═══ Data excerpts
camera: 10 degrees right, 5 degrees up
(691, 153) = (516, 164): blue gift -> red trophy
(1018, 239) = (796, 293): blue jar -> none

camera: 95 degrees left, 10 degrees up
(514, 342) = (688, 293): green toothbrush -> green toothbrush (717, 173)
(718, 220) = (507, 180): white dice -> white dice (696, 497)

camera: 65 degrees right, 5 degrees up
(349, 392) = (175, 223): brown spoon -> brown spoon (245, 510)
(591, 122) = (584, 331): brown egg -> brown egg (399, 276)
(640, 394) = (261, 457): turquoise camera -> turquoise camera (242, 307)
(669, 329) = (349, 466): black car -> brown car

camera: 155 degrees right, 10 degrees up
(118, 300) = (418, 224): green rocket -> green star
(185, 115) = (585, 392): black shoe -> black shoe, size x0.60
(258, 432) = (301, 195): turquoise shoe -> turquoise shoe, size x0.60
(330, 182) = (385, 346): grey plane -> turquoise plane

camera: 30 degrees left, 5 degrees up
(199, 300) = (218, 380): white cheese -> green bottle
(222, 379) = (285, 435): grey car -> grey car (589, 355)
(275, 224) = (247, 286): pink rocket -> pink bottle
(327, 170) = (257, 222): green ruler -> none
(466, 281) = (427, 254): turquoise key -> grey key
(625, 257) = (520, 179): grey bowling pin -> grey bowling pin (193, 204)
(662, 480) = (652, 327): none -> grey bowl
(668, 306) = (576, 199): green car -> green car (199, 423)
══════
## Work required
Reproduce without change every line of the entries above, from the one containing "(222, 379) = (285, 435): grey" through the last.

## Output of the exercise
(222, 379) = (285, 435): grey car -> grey car (589, 355)
(275, 224) = (247, 286): pink rocket -> pink bottle
(327, 170) = (257, 222): green ruler -> none
(466, 281) = (427, 254): turquoise key -> grey key
(625, 257) = (520, 179): grey bowling pin -> grey bowling pin (193, 204)
(662, 480) = (652, 327): none -> grey bowl
(668, 306) = (576, 199): green car -> green car (199, 423)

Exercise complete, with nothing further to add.